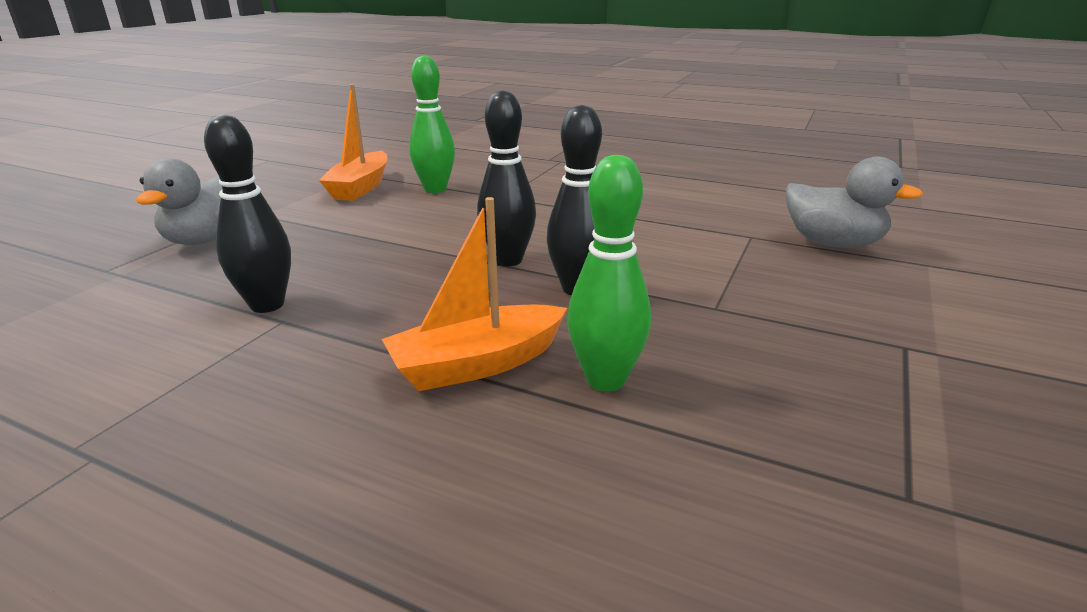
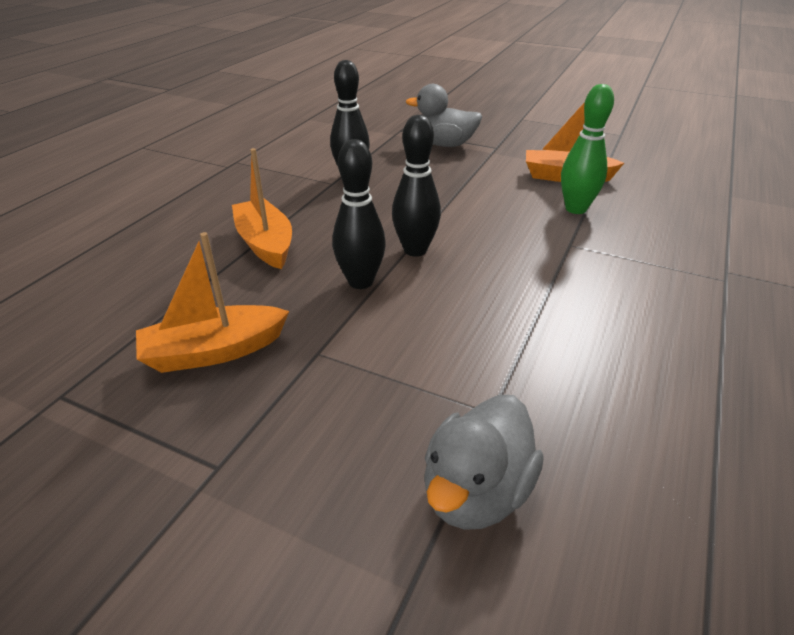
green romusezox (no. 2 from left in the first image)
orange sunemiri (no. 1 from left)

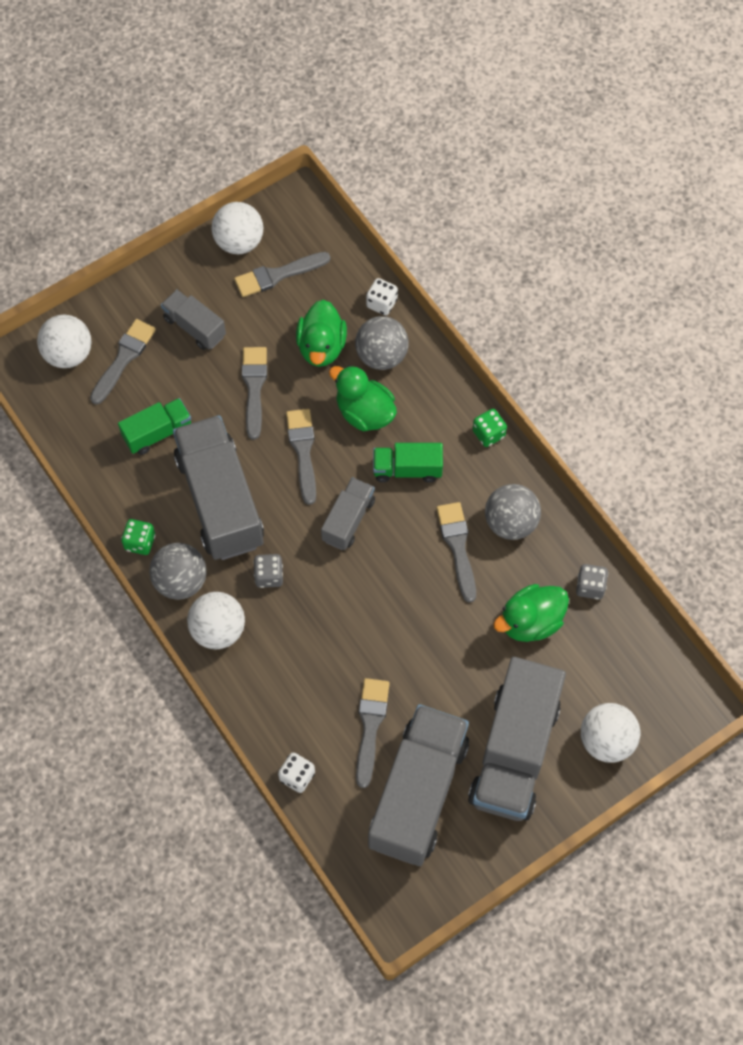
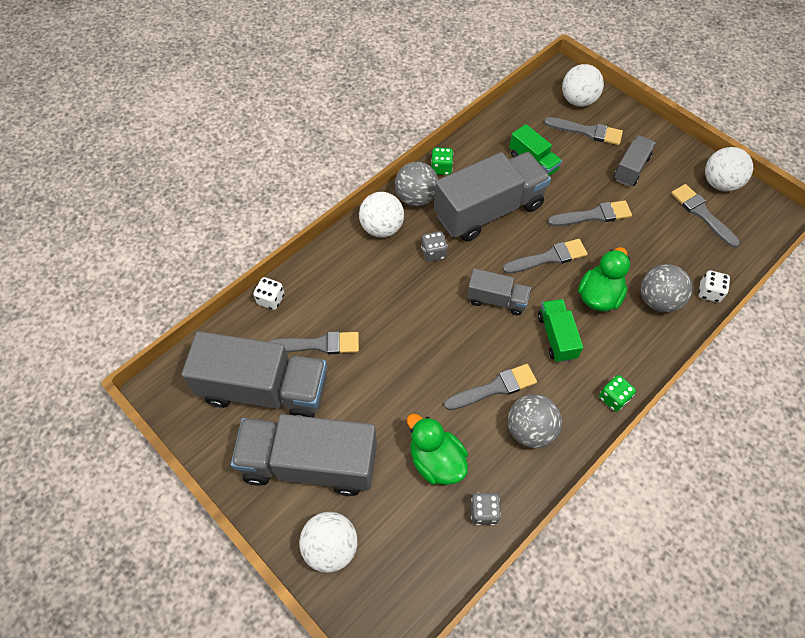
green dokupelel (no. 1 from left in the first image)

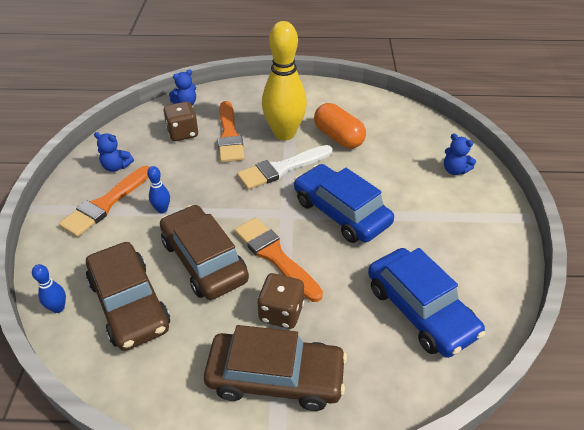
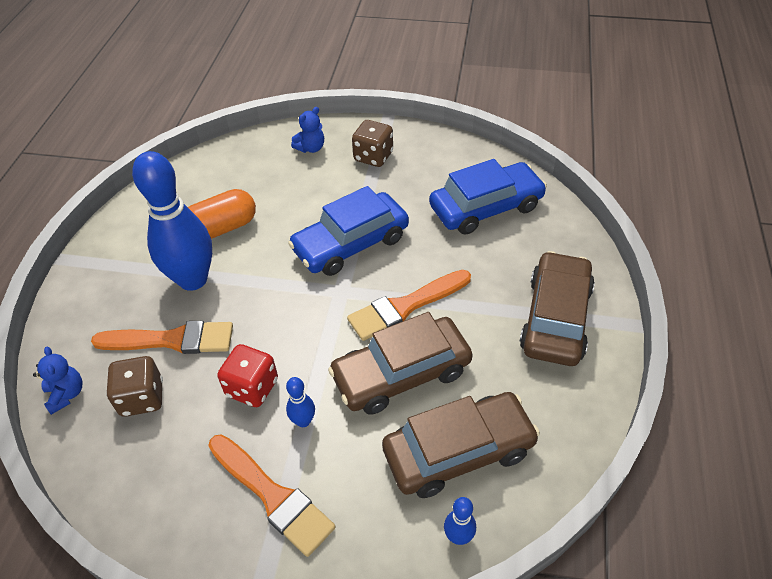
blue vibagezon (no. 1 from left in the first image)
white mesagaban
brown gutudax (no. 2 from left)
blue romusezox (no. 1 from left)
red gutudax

----

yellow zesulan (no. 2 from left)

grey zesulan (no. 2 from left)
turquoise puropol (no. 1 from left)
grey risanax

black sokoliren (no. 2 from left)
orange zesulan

----

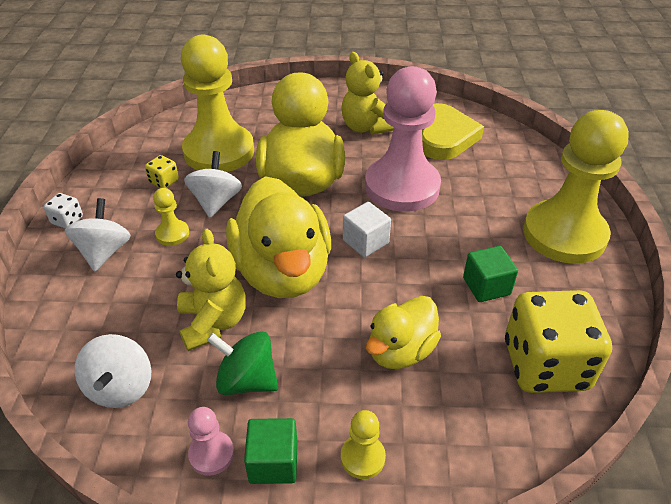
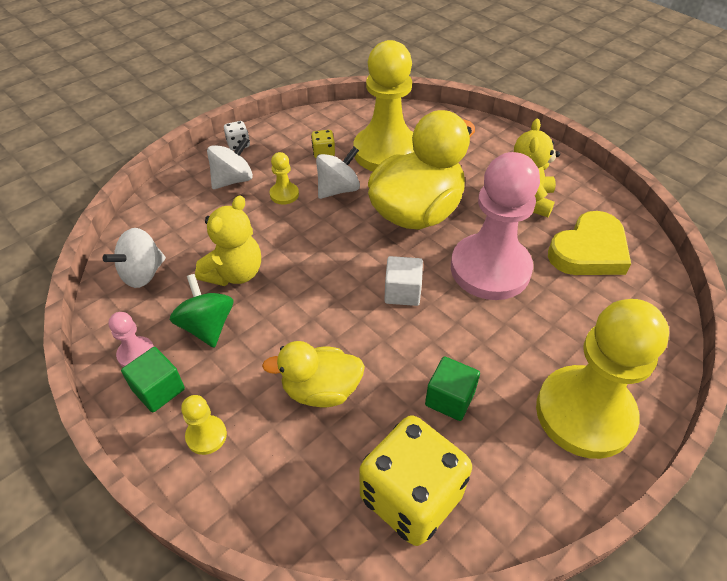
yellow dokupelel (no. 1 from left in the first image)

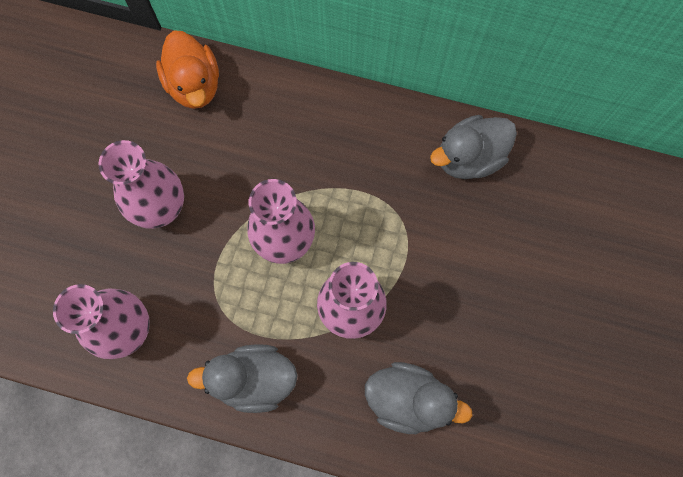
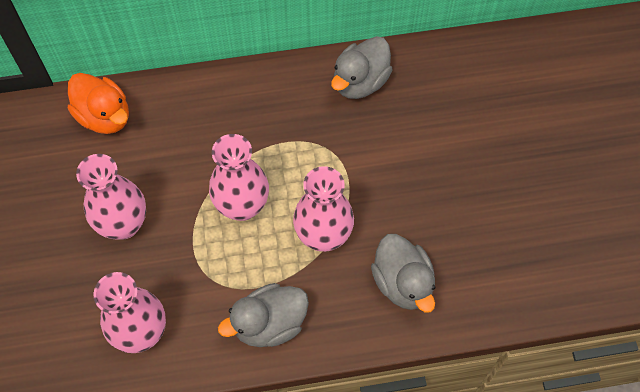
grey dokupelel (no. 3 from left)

----

*Task goal*. Show the lines above with "green".

*Solved exercise*.
green romusezox (no. 2 from left in the first image)
green dokupelel (no. 1 from left in the first image)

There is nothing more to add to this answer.